= THE DATA =
────────────────

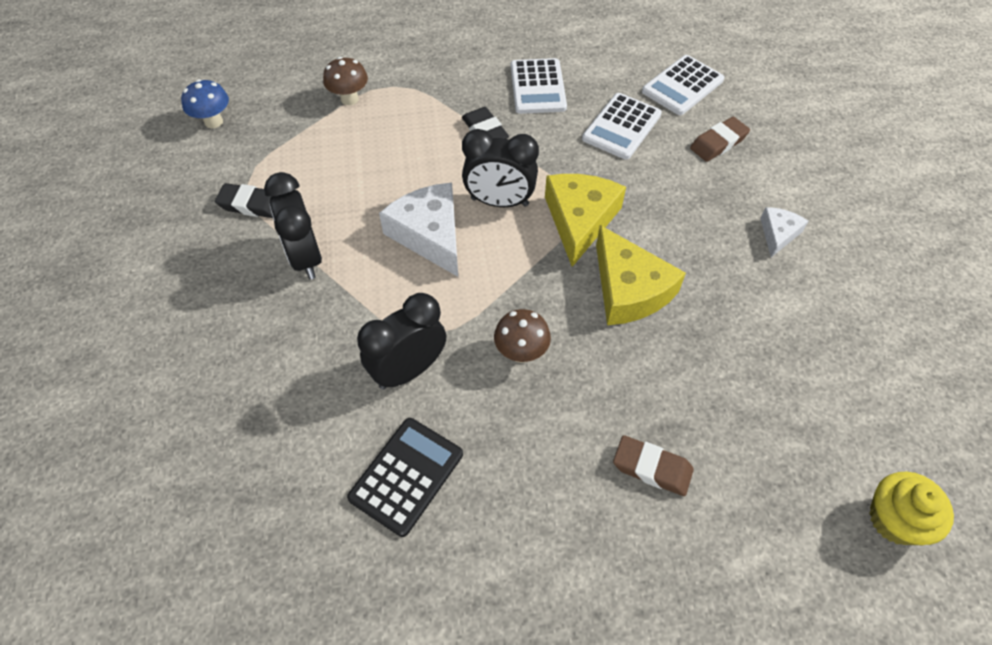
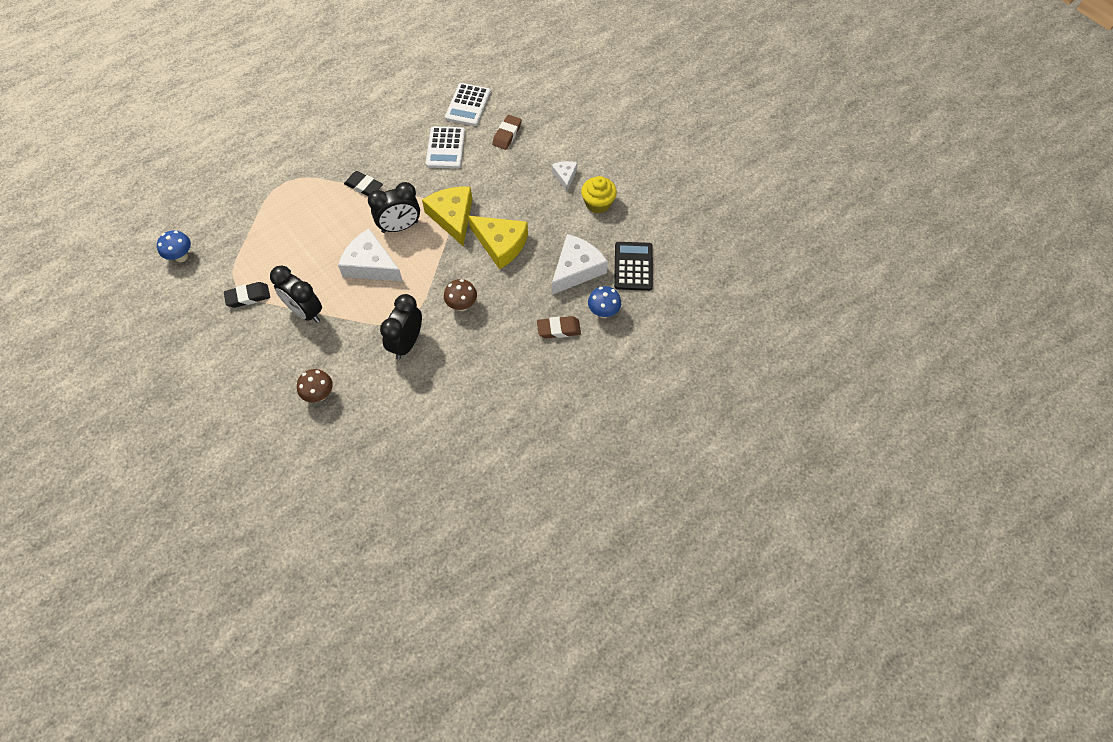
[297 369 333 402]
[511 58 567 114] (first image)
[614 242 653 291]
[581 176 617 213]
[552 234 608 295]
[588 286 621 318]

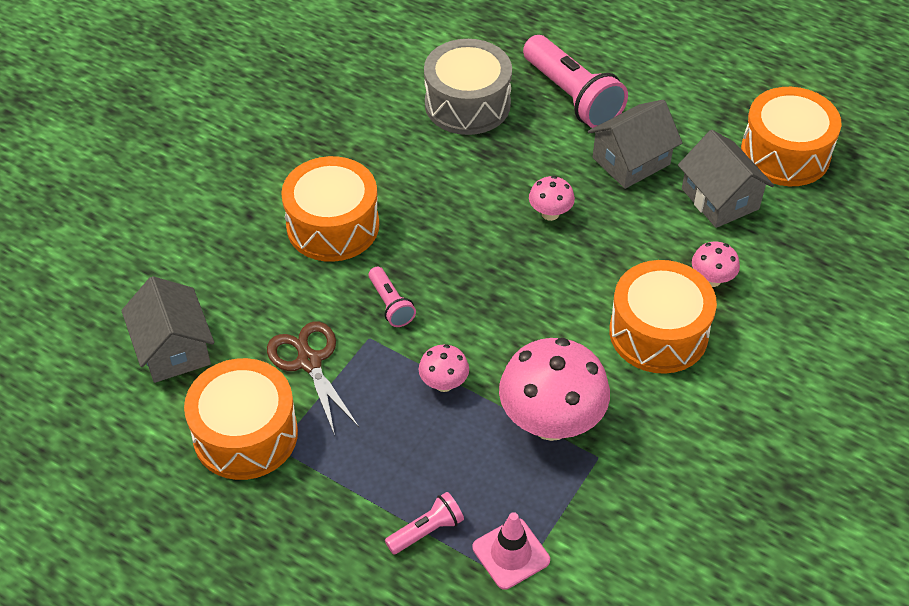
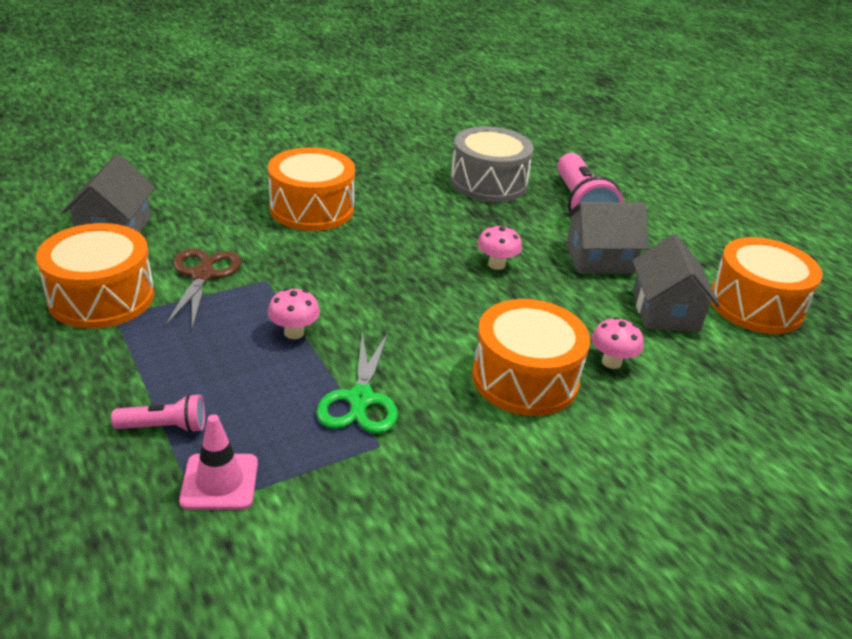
[368 267 416 327] (first image)
[316 332 398 434]

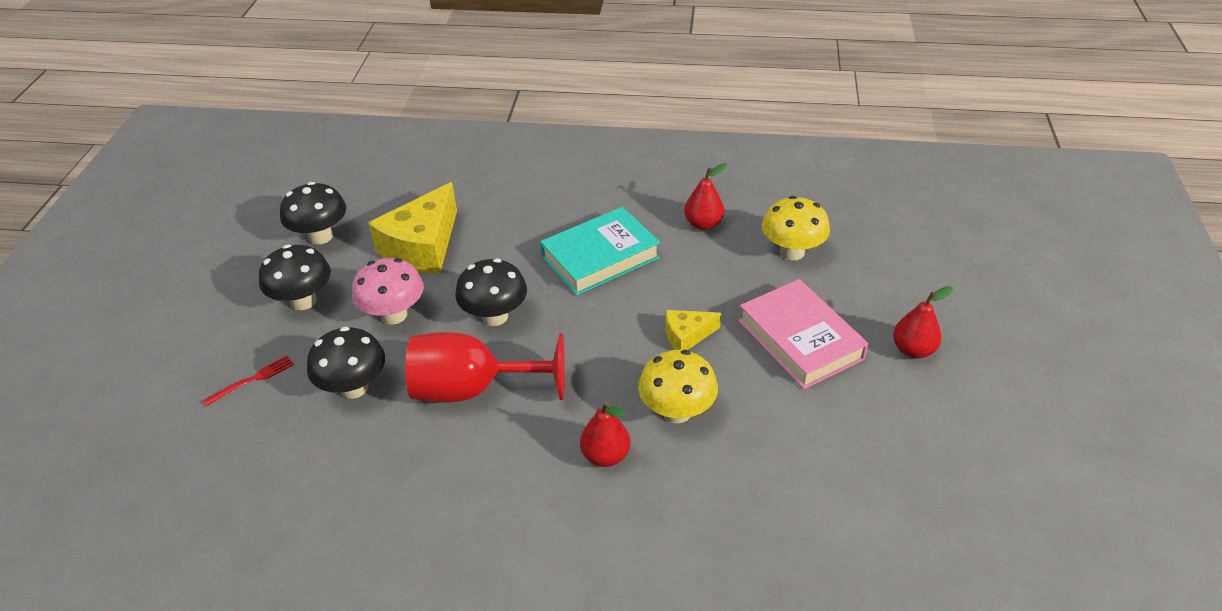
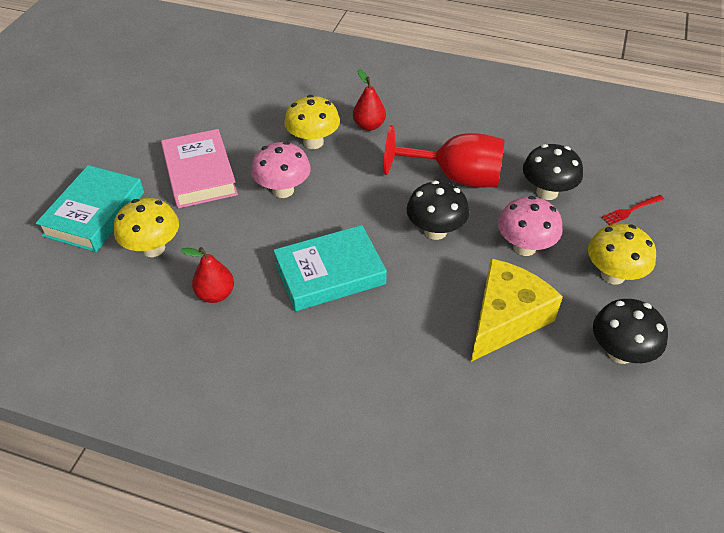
[588 224 656 285]
[893 286 953 358] (first image)
[251 141 311 198]
[36 165 144 252]

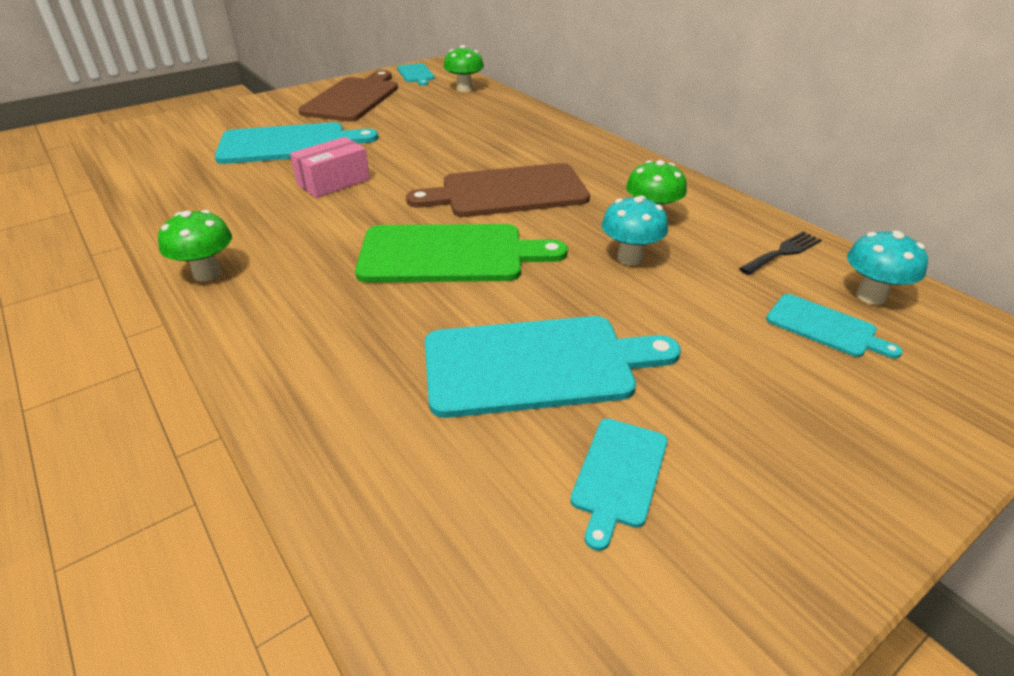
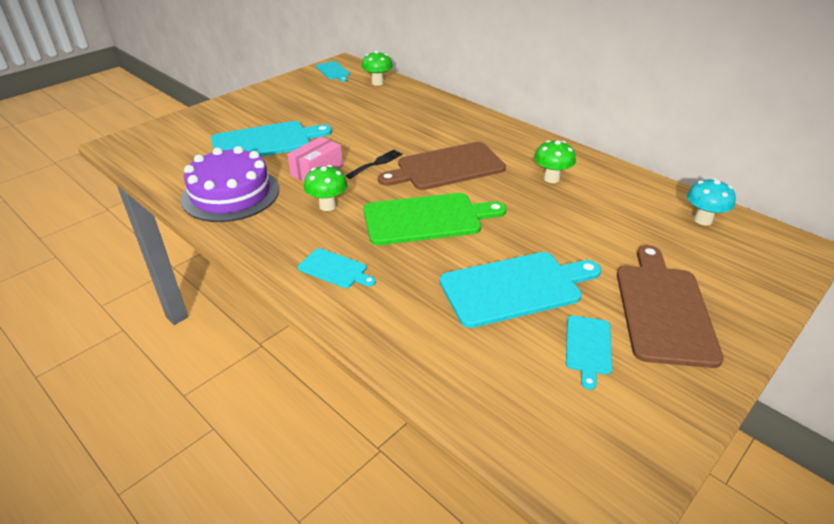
[617 245 724 368]
[602 196 668 265] (first image)
[304 165 347 211]
[346 149 403 179]
[298 248 376 288]
[181 146 279 222]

────────────────

= HOW TO COMPLETE THIS TASK =
Give an exact copy of the data, and omit any pictures it holds.

= ANSWER SECTION =
[297 369 333 402]
[511 58 567 114] (first image)
[614 242 653 291]
[581 176 617 213]
[552 234 608 295]
[588 286 621 318]

[368 267 416 327] (first image)
[316 332 398 434]

[588 224 656 285]
[893 286 953 358] (first image)
[251 141 311 198]
[36 165 144 252]

[617 245 724 368]
[602 196 668 265] (first image)
[304 165 347 211]
[346 149 403 179]
[298 248 376 288]
[181 146 279 222]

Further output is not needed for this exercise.